▶ Aim of the exercise: Report every line of the records that contains the word "have", treating uppercase and lowercase letters as different.

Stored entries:
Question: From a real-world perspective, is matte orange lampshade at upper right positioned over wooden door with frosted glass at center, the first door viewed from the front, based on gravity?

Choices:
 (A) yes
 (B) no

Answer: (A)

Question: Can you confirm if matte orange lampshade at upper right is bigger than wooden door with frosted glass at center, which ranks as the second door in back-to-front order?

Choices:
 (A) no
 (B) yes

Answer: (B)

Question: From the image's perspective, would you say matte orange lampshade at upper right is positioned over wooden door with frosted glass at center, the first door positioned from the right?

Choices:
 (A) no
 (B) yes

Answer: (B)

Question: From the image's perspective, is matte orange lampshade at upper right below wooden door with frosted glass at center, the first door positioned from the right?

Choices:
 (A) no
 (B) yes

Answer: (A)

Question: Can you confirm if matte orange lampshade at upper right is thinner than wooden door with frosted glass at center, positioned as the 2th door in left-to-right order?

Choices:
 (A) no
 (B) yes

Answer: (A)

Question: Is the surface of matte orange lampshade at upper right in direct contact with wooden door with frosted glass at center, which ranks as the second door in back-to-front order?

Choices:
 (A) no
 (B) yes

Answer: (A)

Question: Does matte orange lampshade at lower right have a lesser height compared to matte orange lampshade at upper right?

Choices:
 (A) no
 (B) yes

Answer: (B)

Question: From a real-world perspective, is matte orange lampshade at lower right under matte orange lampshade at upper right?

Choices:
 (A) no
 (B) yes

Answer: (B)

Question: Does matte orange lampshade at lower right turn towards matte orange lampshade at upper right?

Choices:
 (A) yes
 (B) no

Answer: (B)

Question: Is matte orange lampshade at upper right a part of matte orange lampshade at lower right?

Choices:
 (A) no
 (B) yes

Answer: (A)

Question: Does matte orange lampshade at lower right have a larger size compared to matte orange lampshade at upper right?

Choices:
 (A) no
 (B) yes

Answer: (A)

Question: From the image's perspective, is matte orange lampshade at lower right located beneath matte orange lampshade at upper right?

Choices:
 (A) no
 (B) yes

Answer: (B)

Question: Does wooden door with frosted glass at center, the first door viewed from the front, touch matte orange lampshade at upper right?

▶ Solution for this task:
Question: Does matte orange lampshade at lower right have a lesser height compared to matte orange lampshade at upper right?
Question: Does matte orange lampshade at lower right have a larger size compared to matte orange lampshade at upper right?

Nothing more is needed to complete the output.